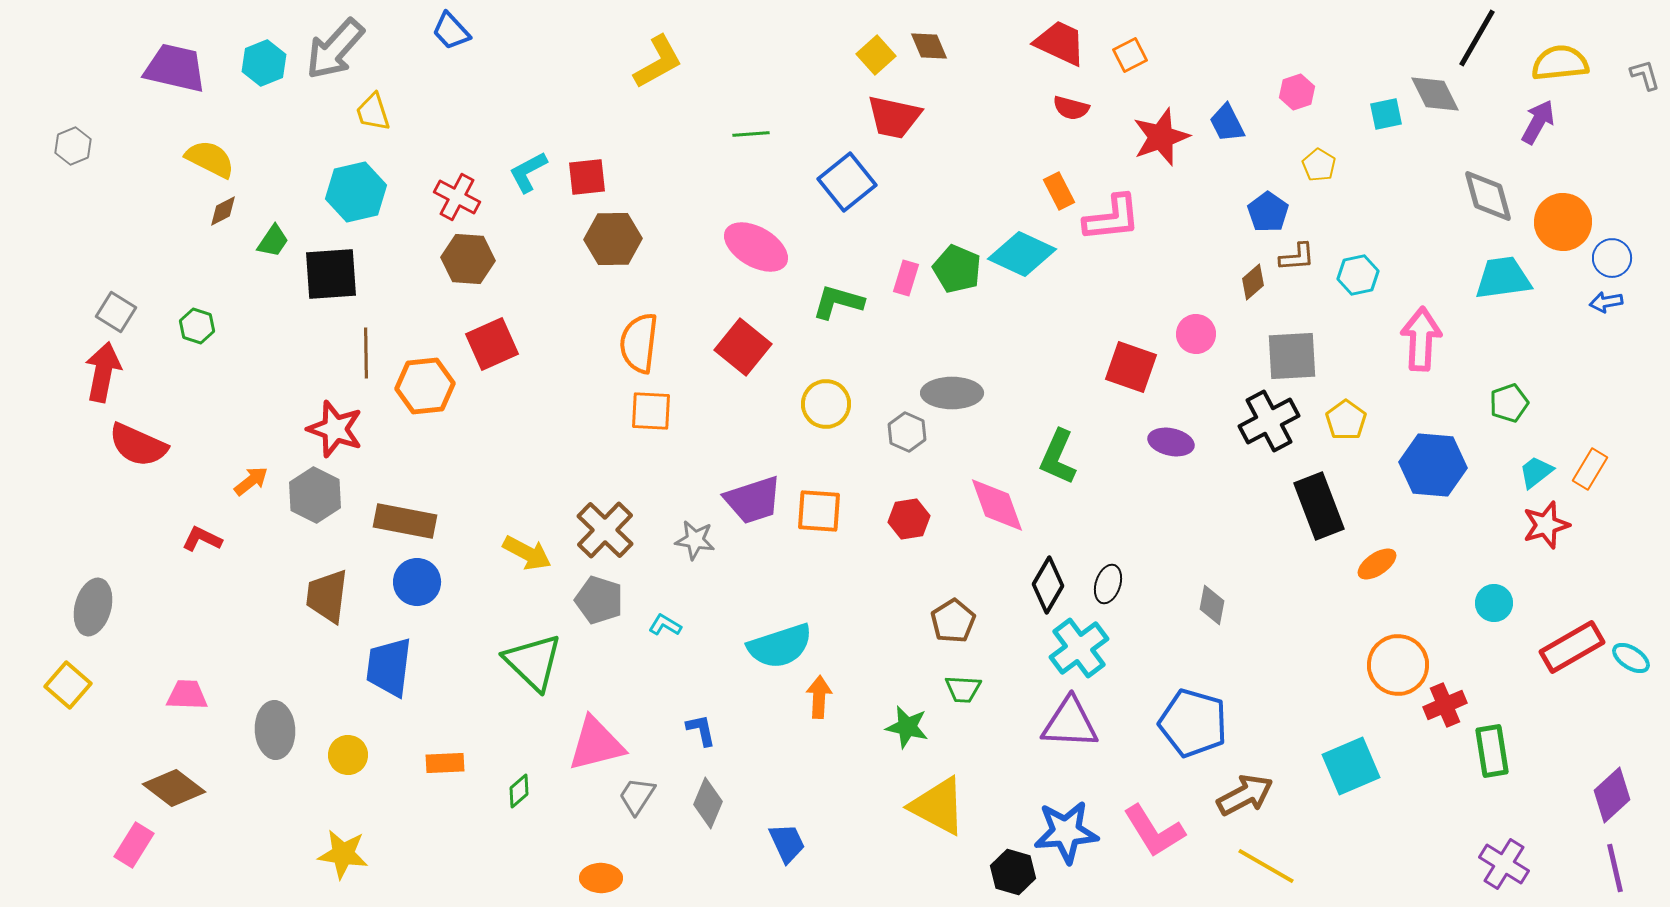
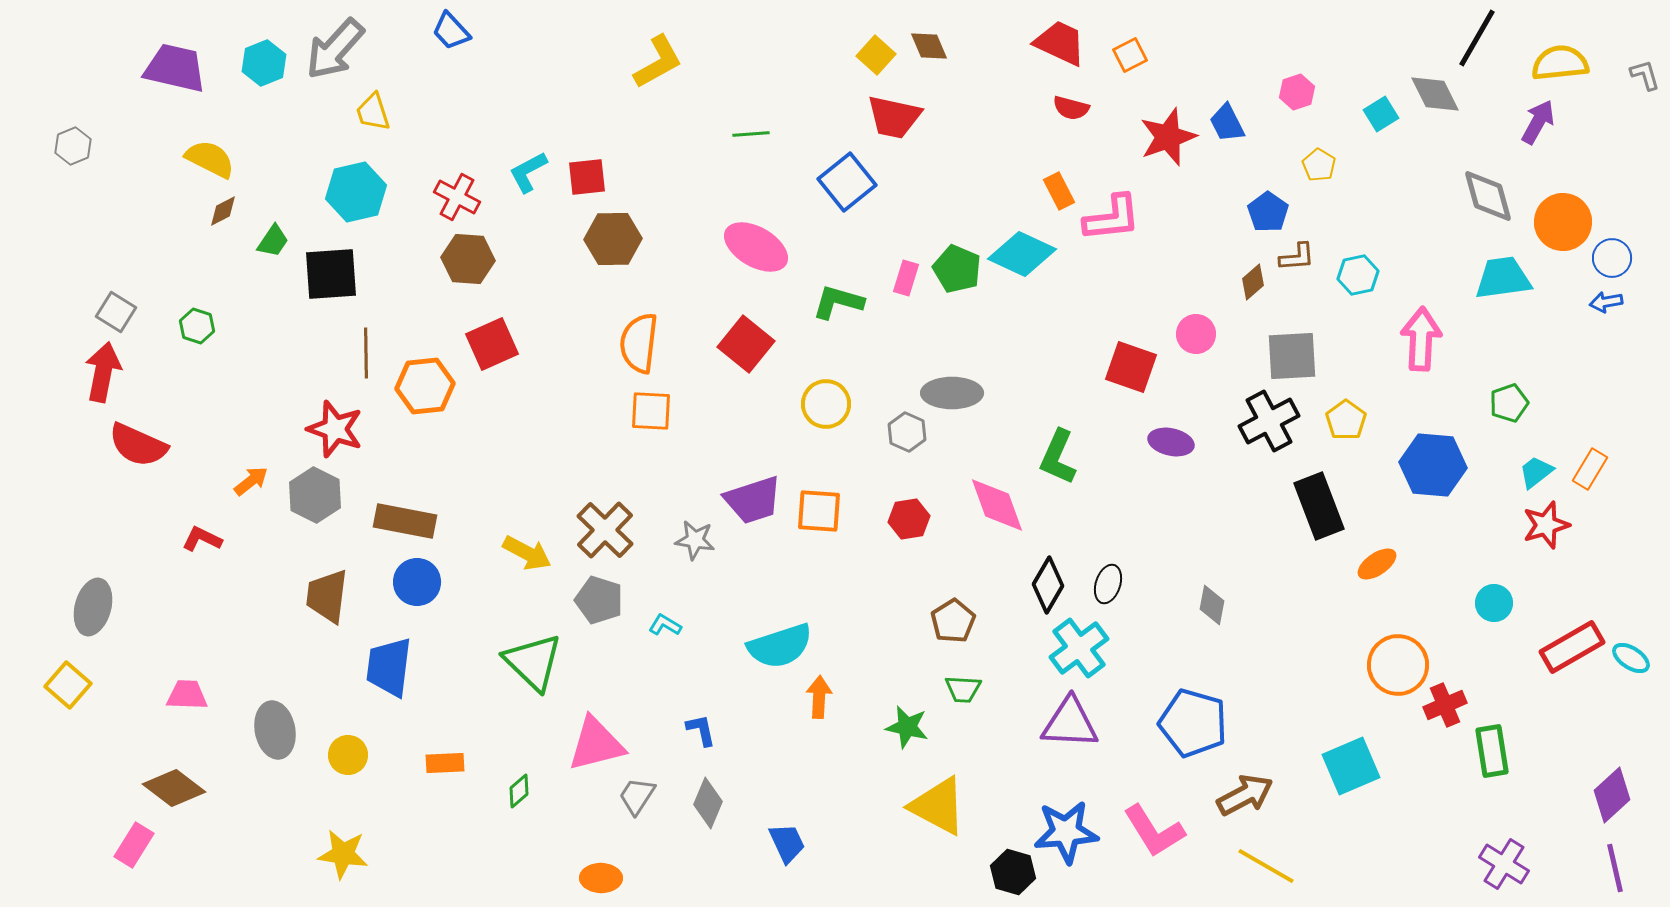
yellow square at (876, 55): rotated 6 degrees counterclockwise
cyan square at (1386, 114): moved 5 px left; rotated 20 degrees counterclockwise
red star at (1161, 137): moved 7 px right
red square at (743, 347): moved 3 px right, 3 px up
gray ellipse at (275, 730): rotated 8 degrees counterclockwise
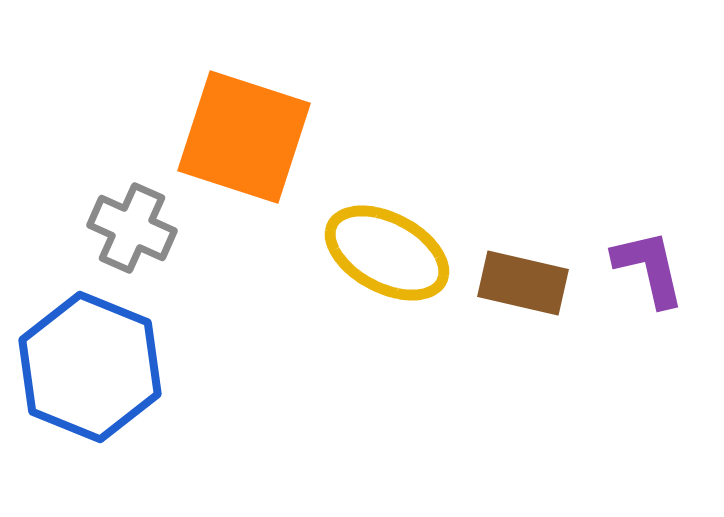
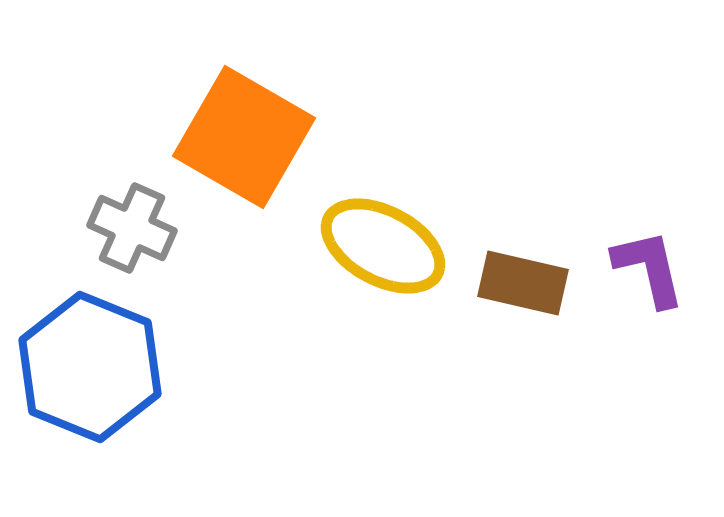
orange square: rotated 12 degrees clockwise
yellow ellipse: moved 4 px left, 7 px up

============================================================

#### Written instruction:
Could you reproduce every text line of the material above word for word, leaving out the pictures?

#### Finished task:
yellow square at (876, 55): rotated 6 degrees counterclockwise
cyan square at (1386, 114): moved 5 px left; rotated 20 degrees counterclockwise
red star at (1161, 137): moved 7 px right
red square at (743, 347): moved 3 px right, 3 px up
gray ellipse at (275, 730): rotated 8 degrees counterclockwise
orange square: rotated 12 degrees clockwise
yellow ellipse: moved 4 px left, 7 px up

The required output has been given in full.